◆ **SOURCE RECORDS**:
# # #

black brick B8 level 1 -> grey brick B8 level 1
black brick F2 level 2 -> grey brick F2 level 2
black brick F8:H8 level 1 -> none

# # #

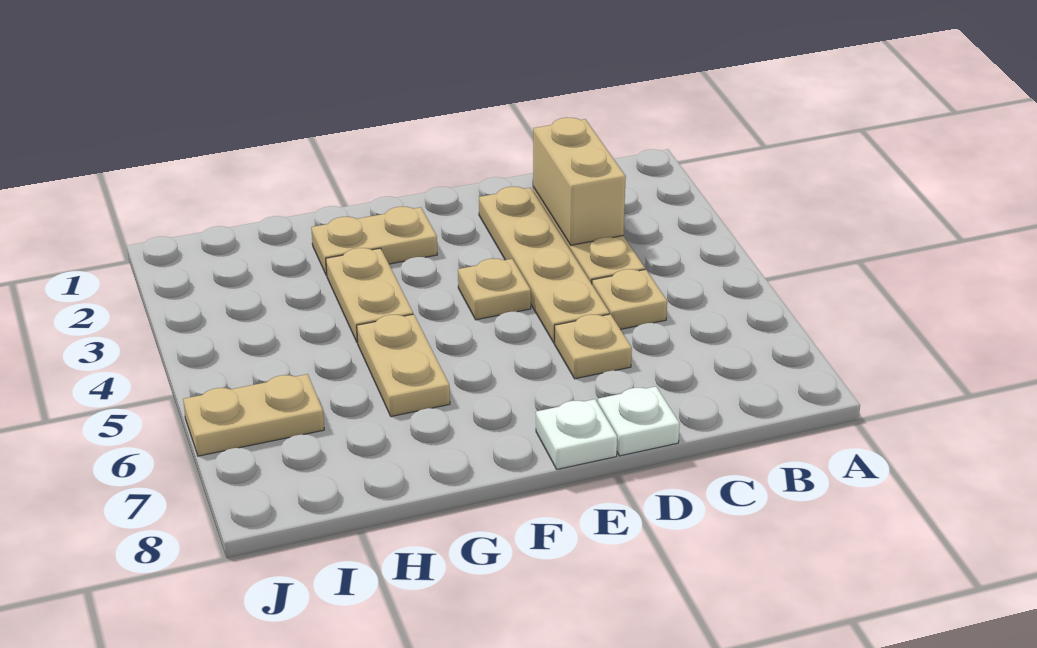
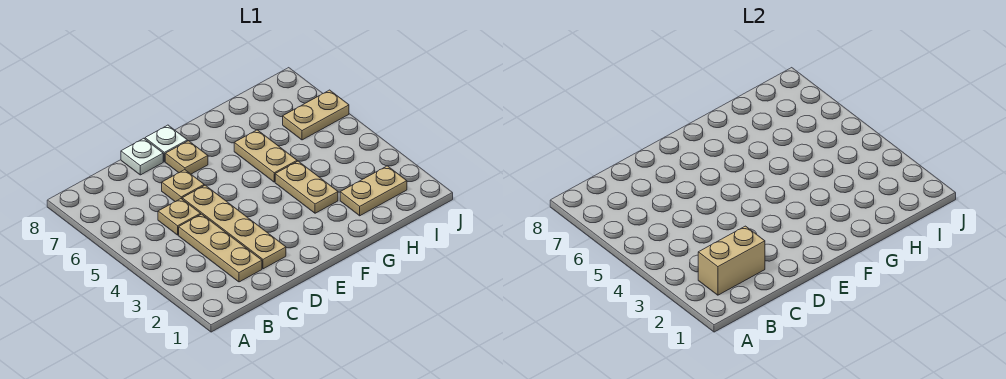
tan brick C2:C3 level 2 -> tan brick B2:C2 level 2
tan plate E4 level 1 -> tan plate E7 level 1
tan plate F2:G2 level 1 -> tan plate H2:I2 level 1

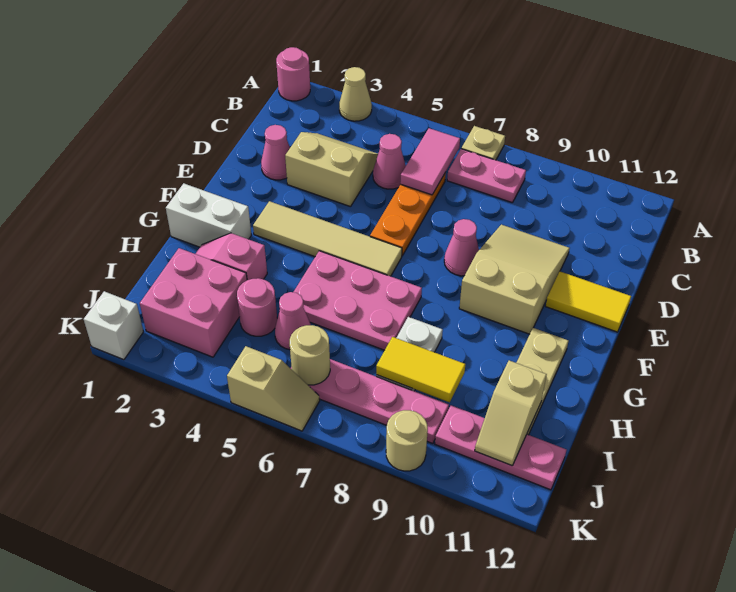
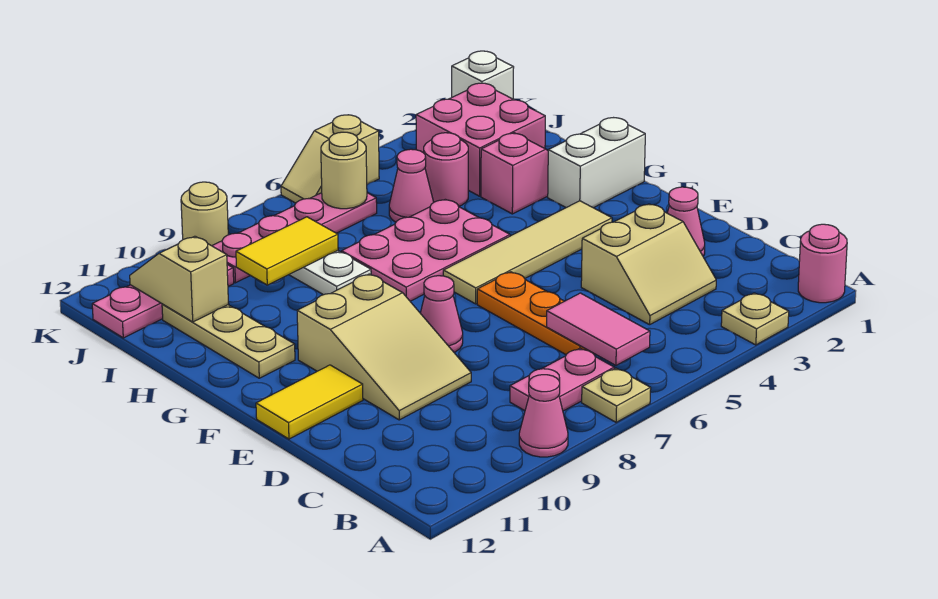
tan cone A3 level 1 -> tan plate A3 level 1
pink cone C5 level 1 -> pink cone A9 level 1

# # #

◆ **ABOUT THIS TASK**: All that is wanted is the stretch of lines above from the one containing "black brick F2" through the one containing "black brick F8:H8 level 1 -> none", duplicated exactly.

◆ **FINISHED EXERCISE**:
black brick F2 level 2 -> grey brick F2 level 2
black brick F8:H8 level 1 -> none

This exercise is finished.